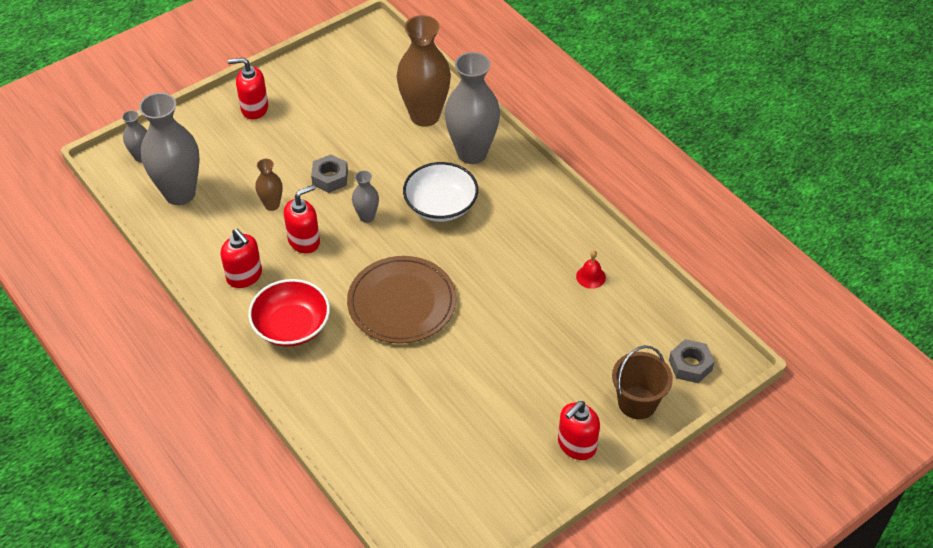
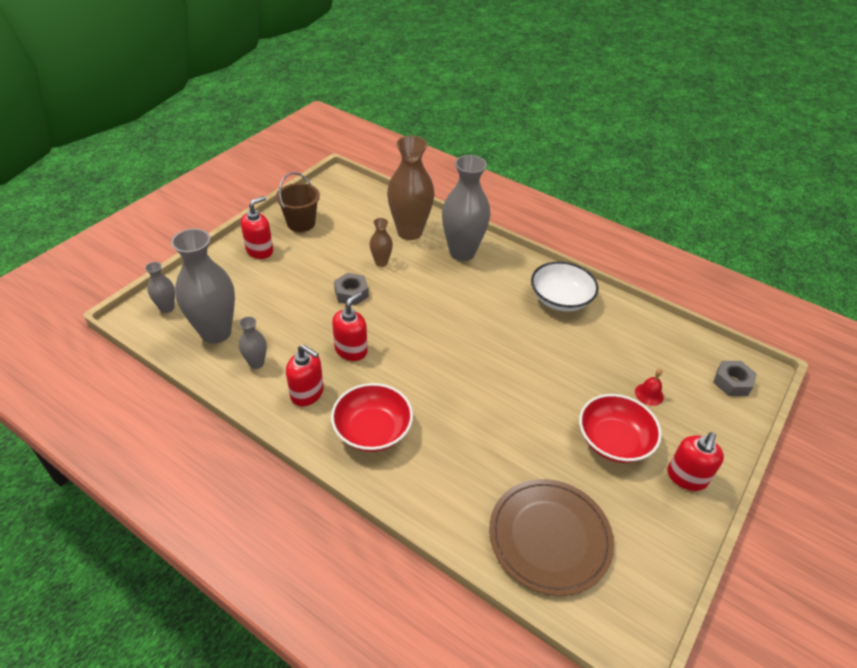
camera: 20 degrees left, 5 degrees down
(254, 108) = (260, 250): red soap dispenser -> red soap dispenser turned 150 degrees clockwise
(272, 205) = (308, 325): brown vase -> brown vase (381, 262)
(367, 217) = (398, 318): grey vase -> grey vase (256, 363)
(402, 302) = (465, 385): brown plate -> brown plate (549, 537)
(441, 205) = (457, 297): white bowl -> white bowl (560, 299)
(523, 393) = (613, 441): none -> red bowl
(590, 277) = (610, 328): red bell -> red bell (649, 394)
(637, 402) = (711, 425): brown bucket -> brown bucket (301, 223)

### TASK OBJECTIVE
Looking at the entries above, can you reproduce exactly the lines from the one that holds "(272, 205) = (308, 325): brown" through the one that holds "(523, 393) = (613, 441): none -> red bowl", and only those?

### RESPONSE BELOW
(272, 205) = (308, 325): brown vase -> brown vase (381, 262)
(367, 217) = (398, 318): grey vase -> grey vase (256, 363)
(402, 302) = (465, 385): brown plate -> brown plate (549, 537)
(441, 205) = (457, 297): white bowl -> white bowl (560, 299)
(523, 393) = (613, 441): none -> red bowl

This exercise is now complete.